Please put these lines into a Markdown table with the columns No. and Line, skipping any blank lines. Keep the pictures out of the table.

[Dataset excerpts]
________
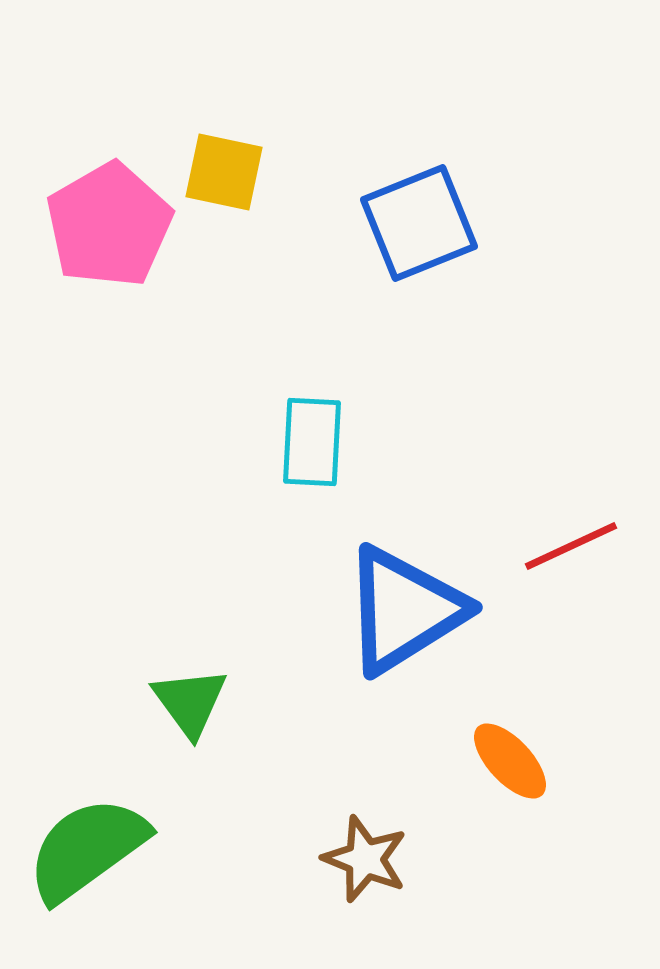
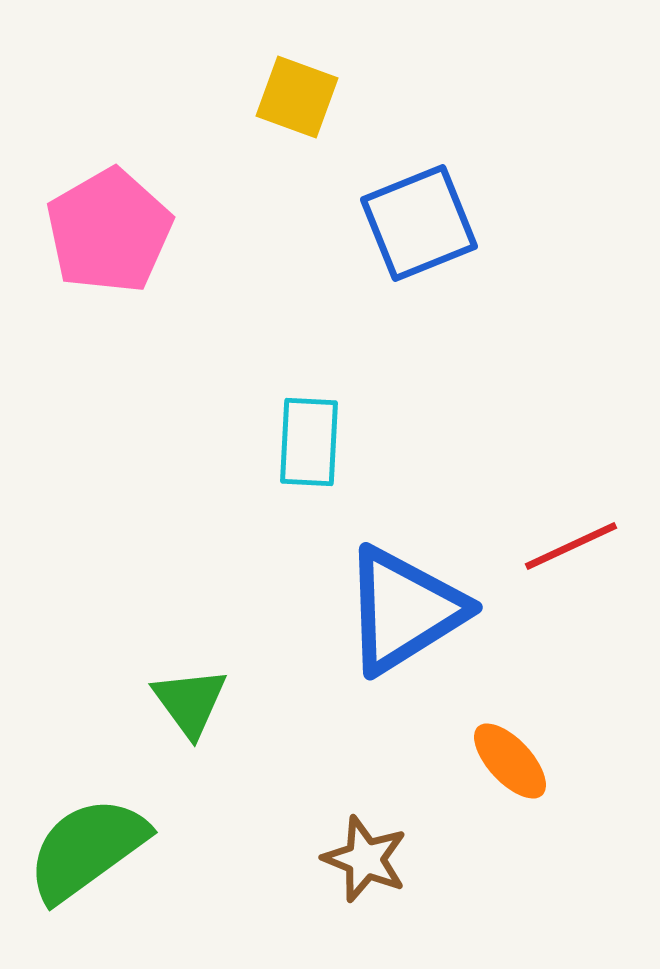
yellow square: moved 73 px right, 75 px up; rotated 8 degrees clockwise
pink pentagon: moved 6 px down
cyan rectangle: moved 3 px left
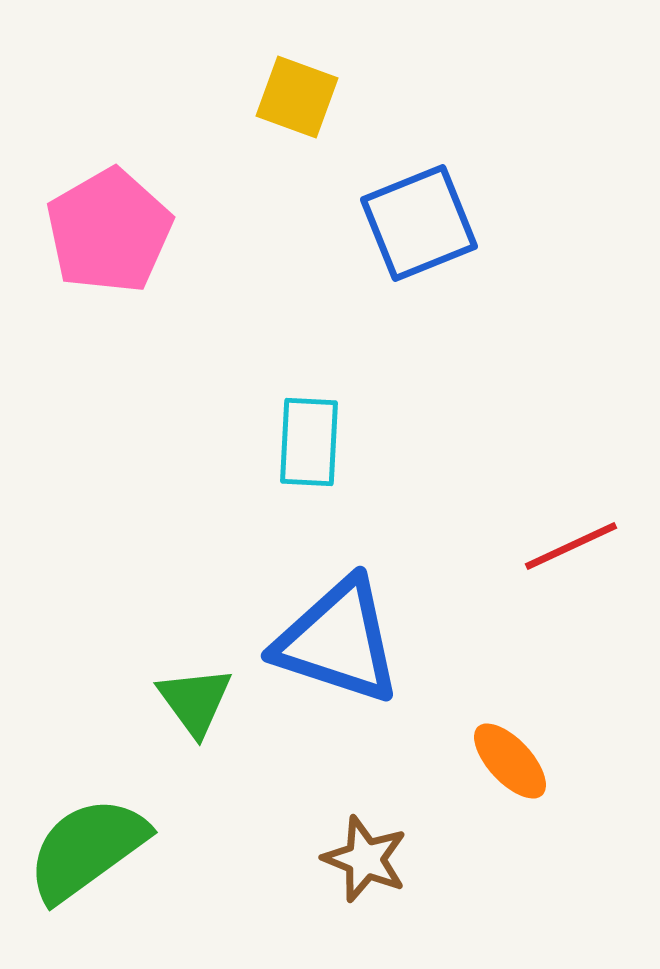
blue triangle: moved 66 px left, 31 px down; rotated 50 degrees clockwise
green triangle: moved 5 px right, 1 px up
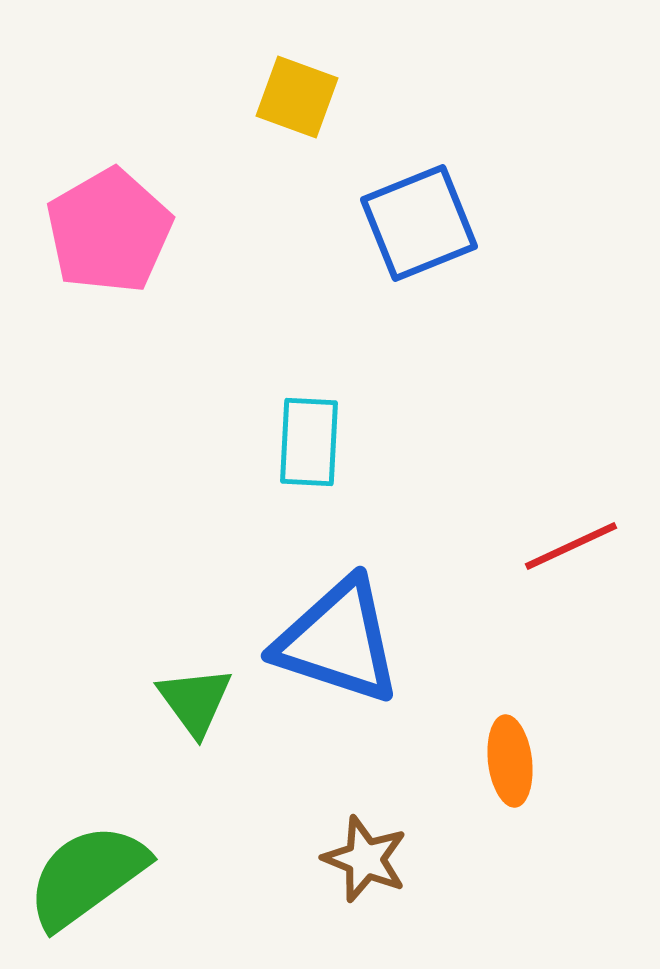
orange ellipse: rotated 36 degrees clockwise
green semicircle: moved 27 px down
________
▶ **RESULT OF THE TASK**
| No. | Line |
|---|---|
| 1 | yellow square: moved 73 px right, 75 px up; rotated 8 degrees clockwise |
| 2 | pink pentagon: moved 6 px down |
| 3 | cyan rectangle: moved 3 px left |
| 4 | blue triangle: moved 66 px left, 31 px down; rotated 50 degrees clockwise |
| 5 | green triangle: moved 5 px right, 1 px up |
| 6 | orange ellipse: rotated 36 degrees clockwise |
| 7 | green semicircle: moved 27 px down |